## Exercise instructions
Rewrite every row from the one containing "eligible (125, 518)" through the last row, inclusive, and shift each coordinate in the answers by adding 66 to both of its numbers.

## Supplied information
>>>>>
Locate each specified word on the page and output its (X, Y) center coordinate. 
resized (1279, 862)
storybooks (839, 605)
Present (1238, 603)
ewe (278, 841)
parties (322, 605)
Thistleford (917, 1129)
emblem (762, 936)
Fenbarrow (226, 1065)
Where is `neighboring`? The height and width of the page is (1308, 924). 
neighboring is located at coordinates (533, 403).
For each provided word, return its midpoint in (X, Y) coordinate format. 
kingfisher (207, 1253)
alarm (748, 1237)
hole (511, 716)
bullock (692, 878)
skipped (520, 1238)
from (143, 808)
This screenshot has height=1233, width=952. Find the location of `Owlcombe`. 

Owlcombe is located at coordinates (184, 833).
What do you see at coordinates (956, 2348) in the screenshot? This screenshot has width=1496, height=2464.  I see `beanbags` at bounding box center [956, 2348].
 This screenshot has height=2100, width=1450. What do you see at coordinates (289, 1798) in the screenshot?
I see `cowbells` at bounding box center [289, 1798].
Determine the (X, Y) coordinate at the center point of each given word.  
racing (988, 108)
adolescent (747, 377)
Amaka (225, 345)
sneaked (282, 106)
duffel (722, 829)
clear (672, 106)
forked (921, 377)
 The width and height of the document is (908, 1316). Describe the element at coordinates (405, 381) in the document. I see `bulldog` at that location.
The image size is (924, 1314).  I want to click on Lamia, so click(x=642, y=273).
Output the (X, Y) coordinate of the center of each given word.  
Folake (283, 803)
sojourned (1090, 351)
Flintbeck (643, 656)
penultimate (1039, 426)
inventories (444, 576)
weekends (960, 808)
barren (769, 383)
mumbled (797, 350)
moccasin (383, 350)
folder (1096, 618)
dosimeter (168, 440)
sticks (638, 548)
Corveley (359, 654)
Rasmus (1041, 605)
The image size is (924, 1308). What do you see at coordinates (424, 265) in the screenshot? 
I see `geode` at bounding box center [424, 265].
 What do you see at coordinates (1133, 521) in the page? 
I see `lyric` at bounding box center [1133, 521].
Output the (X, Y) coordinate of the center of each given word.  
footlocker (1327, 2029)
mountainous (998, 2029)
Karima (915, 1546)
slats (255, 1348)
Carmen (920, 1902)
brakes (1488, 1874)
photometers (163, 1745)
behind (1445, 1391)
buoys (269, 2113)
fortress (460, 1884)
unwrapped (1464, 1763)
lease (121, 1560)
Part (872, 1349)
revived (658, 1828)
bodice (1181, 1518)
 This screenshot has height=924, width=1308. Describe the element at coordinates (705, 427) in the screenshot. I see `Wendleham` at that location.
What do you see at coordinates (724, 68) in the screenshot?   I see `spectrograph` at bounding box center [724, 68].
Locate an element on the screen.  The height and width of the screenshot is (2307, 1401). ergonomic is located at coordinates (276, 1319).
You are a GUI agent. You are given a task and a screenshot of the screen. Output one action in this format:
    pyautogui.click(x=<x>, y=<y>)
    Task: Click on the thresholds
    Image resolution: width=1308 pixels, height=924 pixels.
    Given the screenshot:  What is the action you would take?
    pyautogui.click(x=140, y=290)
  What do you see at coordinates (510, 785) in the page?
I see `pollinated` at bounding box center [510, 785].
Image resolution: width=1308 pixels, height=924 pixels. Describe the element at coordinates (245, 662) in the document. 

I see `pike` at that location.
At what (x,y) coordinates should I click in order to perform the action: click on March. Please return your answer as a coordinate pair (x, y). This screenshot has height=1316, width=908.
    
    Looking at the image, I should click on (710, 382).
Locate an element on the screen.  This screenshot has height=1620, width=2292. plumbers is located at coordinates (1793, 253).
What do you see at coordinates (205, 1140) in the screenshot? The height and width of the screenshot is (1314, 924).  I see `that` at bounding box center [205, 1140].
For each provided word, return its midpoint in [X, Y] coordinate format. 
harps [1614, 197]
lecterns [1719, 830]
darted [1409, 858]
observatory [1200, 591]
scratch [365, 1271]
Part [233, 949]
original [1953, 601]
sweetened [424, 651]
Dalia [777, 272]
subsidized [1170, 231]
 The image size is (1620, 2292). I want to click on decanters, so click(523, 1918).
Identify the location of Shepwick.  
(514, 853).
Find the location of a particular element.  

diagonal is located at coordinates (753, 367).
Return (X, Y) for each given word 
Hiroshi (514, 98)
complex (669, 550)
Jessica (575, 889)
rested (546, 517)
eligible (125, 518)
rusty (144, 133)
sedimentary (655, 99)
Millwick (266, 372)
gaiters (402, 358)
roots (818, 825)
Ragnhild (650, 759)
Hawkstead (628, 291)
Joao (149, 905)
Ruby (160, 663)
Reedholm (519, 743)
<<<<<
## Written solution
eligible (191, 584)
rusty (210, 199)
sedimentary (721, 165)
Millwick (332, 438)
gaiters (468, 424)
roots (884, 891)
Ragnhild (716, 825)
Hawkstead (694, 357)
Joao (215, 971)
Ruby (226, 729)
Reedholm (585, 809)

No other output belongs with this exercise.